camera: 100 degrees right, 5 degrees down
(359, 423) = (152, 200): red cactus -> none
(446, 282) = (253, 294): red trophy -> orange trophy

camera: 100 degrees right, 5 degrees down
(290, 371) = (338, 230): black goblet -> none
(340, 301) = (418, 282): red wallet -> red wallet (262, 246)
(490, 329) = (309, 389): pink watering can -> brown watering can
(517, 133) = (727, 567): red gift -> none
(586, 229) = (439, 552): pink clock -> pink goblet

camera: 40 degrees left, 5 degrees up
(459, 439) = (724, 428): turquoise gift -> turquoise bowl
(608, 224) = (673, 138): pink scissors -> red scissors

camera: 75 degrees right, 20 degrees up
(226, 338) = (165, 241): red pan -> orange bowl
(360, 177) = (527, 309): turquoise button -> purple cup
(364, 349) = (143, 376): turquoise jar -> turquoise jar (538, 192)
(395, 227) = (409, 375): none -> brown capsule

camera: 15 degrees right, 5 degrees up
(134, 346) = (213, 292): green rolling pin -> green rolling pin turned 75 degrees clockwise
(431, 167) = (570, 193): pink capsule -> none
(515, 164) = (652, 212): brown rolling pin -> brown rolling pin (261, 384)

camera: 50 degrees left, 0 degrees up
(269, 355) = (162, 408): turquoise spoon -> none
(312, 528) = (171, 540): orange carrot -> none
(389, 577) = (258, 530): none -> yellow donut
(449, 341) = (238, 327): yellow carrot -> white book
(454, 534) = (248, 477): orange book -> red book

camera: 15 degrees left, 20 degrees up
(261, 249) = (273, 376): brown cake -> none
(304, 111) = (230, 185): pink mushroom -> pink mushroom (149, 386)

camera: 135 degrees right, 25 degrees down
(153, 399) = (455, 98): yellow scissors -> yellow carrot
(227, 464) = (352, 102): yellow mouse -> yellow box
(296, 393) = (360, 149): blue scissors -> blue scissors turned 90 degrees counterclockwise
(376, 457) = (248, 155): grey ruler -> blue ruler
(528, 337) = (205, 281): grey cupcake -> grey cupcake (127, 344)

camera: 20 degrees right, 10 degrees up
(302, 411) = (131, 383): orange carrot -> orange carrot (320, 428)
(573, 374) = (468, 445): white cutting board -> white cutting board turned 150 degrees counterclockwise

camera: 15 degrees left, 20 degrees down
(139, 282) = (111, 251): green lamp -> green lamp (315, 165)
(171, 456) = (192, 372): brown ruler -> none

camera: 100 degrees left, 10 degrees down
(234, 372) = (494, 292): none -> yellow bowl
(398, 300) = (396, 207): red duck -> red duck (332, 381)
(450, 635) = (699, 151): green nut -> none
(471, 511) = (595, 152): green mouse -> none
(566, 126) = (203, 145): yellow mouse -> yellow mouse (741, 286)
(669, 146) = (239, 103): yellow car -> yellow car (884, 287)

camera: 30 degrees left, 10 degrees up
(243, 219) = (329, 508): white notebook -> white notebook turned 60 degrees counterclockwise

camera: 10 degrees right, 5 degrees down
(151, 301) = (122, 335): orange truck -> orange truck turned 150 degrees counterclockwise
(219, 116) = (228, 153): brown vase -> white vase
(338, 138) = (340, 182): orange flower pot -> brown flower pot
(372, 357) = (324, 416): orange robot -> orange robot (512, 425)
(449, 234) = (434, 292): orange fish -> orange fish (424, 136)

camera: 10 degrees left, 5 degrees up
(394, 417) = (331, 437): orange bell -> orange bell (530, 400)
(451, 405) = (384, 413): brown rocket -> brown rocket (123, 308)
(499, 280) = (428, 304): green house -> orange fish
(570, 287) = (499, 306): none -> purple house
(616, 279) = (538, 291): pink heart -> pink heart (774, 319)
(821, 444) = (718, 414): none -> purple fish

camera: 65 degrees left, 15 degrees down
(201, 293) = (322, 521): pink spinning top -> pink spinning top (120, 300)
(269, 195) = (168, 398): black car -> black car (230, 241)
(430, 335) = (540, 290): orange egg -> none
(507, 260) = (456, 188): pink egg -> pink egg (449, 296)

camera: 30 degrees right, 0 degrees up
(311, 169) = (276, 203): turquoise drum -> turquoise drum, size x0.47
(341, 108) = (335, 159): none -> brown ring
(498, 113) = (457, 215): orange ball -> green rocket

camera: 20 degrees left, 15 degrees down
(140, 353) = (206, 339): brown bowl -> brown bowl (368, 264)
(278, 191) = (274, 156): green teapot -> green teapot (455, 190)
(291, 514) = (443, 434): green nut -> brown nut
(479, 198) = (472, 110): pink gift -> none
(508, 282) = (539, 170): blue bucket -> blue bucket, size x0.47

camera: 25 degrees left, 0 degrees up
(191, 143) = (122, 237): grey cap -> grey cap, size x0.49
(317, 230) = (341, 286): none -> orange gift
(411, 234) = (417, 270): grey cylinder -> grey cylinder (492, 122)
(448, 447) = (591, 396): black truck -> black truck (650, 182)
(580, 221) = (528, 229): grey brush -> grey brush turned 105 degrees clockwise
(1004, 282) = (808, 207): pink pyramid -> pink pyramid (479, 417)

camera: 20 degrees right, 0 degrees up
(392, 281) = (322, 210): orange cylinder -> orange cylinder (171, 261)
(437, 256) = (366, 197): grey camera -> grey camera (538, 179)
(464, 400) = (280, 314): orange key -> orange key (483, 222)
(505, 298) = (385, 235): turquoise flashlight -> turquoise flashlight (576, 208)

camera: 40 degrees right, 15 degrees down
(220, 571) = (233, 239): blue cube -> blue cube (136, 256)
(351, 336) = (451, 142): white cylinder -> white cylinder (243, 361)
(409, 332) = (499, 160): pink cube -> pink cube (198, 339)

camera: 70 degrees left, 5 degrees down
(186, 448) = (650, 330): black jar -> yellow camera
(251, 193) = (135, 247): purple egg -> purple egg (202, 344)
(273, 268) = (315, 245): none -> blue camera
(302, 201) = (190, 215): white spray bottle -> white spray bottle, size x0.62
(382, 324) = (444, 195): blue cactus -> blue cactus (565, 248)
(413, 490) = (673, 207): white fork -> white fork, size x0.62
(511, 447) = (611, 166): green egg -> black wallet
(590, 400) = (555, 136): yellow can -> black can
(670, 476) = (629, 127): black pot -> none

→ WHAT YOU SHOULD DO:
Your answer must be the data above, copied exactly from its first line through the line containing "(459, 439) = (724, 428): turquoise", and nothing more.

→ RESPONSE BELOW:
camera: 100 degrees right, 5 degrees down
(359, 423) = (152, 200): red cactus -> none
(446, 282) = (253, 294): red trophy -> orange trophy

camera: 100 degrees right, 5 degrees down
(290, 371) = (338, 230): black goblet -> none
(340, 301) = (418, 282): red wallet -> red wallet (262, 246)
(490, 329) = (309, 389): pink watering can -> brown watering can
(517, 133) = (727, 567): red gift -> none
(586, 229) = (439, 552): pink clock -> pink goblet

camera: 40 degrees left, 5 degrees up
(459, 439) = (724, 428): turquoise gift -> turquoise bowl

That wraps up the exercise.